[Data extract Boundary: Start]
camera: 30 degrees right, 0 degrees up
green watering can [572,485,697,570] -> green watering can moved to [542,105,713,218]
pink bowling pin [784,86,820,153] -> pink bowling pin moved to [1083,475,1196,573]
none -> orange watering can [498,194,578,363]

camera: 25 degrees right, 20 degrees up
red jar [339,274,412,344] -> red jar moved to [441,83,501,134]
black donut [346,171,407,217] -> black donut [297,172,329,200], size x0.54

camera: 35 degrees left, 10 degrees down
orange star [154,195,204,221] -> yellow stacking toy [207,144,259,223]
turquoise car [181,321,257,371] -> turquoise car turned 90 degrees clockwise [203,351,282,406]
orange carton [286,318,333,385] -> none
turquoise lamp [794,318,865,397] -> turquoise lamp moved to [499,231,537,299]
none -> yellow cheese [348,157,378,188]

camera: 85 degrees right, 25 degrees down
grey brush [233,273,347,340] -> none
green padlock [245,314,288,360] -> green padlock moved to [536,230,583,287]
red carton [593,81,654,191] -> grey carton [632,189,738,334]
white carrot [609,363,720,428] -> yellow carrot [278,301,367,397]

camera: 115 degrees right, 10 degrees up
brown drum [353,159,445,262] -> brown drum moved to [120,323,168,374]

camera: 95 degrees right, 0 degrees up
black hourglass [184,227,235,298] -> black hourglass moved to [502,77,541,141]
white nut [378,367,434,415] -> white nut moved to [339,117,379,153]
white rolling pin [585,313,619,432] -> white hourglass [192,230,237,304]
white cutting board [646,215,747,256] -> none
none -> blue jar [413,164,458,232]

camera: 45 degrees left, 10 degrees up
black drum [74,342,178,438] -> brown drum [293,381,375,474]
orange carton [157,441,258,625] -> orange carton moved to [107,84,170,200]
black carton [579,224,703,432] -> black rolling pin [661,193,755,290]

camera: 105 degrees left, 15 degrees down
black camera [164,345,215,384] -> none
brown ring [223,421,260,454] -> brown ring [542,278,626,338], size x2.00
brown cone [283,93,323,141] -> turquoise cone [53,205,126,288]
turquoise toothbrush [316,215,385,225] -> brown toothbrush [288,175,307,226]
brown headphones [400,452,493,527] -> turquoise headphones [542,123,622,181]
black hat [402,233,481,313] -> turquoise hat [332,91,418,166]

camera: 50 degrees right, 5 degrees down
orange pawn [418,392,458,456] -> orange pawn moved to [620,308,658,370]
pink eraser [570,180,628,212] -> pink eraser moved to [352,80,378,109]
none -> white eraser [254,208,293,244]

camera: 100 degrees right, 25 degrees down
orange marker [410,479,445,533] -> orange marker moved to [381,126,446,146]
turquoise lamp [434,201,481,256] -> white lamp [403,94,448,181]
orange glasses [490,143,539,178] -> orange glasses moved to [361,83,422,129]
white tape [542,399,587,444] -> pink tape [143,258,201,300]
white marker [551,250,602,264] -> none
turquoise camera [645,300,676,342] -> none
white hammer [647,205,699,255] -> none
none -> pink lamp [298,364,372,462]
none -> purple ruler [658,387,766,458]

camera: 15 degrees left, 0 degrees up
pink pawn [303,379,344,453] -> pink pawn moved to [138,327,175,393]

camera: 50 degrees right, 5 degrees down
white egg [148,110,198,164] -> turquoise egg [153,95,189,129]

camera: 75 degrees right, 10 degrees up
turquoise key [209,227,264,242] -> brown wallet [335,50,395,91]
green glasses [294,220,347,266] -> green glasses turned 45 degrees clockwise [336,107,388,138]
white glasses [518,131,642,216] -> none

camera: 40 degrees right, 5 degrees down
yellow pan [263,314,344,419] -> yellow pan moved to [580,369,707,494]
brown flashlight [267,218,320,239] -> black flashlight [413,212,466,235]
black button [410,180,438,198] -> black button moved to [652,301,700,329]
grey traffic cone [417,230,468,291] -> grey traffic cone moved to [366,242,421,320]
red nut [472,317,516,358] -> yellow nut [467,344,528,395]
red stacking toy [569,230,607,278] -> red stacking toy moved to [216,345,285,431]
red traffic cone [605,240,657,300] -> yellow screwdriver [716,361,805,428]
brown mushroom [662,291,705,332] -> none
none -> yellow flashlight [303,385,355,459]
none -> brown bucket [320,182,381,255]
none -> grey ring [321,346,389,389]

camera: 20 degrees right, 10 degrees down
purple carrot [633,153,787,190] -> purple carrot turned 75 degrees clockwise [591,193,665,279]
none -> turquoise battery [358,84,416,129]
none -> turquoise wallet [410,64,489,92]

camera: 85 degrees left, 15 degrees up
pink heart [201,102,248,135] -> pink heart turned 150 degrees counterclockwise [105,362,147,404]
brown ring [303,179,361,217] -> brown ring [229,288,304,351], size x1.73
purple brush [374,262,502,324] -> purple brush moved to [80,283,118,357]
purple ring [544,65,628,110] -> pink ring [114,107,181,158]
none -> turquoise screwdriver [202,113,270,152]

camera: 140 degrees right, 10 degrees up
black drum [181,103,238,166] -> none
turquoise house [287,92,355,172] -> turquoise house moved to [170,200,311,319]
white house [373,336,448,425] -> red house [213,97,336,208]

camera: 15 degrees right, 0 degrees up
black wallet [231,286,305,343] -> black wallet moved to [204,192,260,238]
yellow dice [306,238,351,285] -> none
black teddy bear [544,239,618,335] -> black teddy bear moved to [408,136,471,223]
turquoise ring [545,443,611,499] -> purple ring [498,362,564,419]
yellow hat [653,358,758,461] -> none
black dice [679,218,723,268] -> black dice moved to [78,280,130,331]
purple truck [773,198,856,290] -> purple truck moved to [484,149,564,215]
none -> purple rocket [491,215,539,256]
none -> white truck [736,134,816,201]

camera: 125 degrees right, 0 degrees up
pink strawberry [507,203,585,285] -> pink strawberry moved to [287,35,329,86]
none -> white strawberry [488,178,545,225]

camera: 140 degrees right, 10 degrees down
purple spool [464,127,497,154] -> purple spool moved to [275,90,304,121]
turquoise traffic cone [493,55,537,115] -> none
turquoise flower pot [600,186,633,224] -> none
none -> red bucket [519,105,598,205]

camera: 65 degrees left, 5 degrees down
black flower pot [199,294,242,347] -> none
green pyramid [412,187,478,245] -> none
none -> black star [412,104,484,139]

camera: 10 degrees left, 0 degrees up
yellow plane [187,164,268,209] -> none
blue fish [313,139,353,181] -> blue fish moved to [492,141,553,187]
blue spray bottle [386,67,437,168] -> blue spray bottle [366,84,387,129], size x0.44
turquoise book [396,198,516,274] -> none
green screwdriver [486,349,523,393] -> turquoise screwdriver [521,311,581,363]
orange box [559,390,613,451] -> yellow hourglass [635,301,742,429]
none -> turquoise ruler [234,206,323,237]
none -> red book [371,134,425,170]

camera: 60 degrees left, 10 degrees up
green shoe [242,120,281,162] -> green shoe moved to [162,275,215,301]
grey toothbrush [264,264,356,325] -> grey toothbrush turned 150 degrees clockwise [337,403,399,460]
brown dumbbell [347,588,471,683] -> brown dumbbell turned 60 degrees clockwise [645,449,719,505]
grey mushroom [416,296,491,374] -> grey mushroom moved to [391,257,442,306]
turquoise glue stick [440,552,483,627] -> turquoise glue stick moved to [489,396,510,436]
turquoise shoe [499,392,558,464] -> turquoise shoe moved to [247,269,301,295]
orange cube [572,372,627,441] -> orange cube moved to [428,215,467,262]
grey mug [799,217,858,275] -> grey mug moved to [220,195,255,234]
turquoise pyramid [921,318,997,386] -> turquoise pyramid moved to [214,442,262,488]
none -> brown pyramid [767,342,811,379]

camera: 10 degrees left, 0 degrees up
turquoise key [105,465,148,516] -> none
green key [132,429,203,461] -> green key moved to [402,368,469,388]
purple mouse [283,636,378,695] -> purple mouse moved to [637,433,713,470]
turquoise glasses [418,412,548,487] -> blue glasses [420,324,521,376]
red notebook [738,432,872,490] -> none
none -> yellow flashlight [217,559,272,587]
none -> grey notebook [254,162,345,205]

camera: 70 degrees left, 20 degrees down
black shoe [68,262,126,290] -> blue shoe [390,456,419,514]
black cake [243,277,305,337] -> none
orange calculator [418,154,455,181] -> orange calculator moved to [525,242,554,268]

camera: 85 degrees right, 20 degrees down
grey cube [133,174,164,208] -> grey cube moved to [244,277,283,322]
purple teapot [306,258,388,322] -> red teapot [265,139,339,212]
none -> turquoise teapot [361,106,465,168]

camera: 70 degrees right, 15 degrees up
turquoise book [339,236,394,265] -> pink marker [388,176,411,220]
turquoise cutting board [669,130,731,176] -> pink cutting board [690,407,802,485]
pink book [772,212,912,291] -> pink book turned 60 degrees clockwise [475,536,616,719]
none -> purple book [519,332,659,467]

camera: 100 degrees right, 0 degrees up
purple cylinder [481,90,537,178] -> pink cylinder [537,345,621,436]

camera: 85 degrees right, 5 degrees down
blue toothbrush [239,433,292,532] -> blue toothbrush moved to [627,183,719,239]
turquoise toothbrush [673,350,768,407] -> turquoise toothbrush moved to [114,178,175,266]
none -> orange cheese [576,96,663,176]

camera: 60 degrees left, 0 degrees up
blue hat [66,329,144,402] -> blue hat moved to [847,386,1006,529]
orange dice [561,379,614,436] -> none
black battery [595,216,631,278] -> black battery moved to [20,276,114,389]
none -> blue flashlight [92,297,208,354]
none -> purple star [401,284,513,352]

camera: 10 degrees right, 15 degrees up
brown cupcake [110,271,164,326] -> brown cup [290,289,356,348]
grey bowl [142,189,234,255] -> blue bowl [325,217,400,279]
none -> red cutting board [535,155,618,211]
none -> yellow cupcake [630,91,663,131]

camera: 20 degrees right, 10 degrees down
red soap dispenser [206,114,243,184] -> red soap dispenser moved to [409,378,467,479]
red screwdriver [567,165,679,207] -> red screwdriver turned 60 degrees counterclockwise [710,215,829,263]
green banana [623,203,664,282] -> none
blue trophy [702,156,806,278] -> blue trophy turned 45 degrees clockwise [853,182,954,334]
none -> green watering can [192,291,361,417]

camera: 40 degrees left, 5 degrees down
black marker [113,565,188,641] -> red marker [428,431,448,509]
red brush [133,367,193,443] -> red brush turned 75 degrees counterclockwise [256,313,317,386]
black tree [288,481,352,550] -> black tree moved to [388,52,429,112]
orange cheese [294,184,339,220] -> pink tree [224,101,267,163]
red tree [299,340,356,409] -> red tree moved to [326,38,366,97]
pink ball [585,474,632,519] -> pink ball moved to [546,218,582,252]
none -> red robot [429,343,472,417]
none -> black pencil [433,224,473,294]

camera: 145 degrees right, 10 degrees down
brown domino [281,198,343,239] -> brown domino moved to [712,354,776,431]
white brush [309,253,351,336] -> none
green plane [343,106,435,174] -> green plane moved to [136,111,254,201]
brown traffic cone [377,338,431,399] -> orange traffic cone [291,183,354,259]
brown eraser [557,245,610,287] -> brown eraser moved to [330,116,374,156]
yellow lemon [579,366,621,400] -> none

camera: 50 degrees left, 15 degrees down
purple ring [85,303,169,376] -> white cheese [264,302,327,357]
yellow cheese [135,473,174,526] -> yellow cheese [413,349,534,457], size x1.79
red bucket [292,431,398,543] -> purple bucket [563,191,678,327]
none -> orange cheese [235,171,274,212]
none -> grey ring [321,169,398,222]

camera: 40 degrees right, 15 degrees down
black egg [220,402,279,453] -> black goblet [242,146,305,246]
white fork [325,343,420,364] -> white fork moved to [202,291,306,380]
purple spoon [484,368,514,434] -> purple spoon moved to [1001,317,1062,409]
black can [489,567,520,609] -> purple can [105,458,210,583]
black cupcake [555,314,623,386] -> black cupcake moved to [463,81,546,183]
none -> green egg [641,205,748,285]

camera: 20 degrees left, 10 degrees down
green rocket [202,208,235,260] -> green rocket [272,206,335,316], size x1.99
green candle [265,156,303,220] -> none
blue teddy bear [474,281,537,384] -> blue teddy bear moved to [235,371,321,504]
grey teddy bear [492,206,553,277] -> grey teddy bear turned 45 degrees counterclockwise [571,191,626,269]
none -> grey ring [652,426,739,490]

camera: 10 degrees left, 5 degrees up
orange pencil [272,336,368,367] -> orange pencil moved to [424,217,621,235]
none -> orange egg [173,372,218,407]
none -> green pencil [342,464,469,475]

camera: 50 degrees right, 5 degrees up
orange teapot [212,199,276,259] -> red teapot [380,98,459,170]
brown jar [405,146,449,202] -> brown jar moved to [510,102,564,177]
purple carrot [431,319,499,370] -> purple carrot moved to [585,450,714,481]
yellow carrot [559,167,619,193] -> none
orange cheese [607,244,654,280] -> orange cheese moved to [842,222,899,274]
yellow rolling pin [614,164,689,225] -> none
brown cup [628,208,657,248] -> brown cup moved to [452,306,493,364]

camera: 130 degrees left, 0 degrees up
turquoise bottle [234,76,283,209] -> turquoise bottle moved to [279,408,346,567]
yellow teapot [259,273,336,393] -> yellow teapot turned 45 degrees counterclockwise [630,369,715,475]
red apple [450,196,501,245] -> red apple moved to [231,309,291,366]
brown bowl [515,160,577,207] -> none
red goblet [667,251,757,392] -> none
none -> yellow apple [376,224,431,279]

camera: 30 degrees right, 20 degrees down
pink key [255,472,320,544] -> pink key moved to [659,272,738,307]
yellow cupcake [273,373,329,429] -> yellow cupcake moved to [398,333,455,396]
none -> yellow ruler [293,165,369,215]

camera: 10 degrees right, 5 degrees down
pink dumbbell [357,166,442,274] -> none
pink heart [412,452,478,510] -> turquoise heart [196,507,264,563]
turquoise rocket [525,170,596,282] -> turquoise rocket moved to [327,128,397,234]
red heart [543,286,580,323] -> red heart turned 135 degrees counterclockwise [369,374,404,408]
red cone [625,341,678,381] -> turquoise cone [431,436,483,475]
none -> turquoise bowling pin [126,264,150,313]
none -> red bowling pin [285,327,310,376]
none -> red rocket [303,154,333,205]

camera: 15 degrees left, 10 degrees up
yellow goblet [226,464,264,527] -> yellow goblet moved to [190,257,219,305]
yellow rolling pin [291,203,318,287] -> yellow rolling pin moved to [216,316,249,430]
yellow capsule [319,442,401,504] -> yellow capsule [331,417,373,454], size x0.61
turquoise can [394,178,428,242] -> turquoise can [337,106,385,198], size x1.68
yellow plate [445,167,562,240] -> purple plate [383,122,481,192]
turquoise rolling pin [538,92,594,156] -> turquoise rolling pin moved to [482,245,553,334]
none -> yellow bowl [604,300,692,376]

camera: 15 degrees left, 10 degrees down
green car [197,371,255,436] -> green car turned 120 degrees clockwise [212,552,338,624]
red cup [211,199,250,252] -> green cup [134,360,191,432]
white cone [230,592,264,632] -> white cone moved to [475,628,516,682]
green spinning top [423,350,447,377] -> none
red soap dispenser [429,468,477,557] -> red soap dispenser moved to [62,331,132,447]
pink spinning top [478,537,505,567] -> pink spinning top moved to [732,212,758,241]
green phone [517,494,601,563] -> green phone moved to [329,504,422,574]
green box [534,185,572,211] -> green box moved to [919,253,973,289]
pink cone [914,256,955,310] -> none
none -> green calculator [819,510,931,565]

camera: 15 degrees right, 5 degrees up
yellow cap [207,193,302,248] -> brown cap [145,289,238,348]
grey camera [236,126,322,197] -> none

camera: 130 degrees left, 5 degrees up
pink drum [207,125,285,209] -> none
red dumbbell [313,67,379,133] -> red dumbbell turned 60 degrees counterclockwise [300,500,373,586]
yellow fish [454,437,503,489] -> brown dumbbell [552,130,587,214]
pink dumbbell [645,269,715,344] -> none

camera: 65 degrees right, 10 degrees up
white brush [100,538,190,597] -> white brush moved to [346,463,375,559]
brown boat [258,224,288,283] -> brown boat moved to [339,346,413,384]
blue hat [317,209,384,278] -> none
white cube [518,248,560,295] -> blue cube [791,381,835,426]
[Data extract Boundary: End]
◆ Task objective ◆
From the lines above, copy those that contain the word "drum".

◆ Result of this task ◆
brown drum [353,159,445,262] -> brown drum moved to [120,323,168,374]
black drum [74,342,178,438] -> brown drum [293,381,375,474]
black drum [181,103,238,166] -> none
pink drum [207,125,285,209] -> none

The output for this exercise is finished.